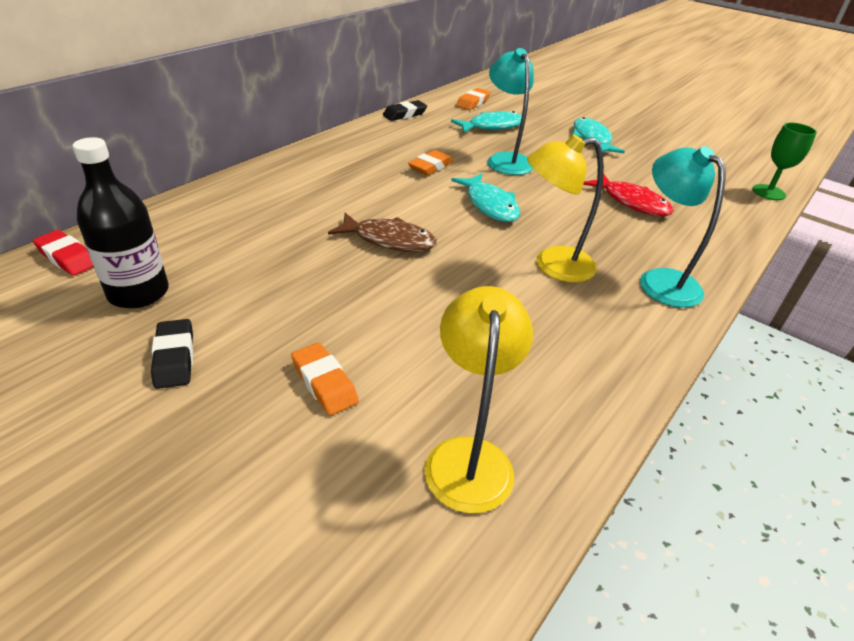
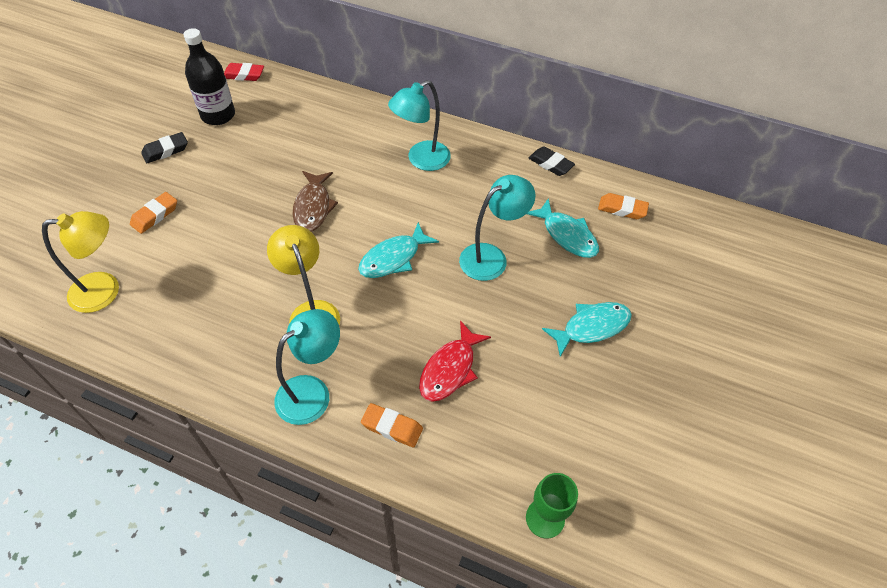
camera: 75 degrees right, 15 degrees up
(67, 257) = (244, 75): red eraser -> red eraser turned 75 degrees clockwise
(356, 166) = (421, 160): none -> turquoise lamp
(430, 167) = (445, 206): orange eraser -> orange eraser (392, 427)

———

**Exercise prompt:**
Copy every line that contains "eraser" from the listing above.

**Exercise answer:**
(67, 257) = (244, 75): red eraser -> red eraser turned 75 degrees clockwise
(430, 167) = (445, 206): orange eraser -> orange eraser (392, 427)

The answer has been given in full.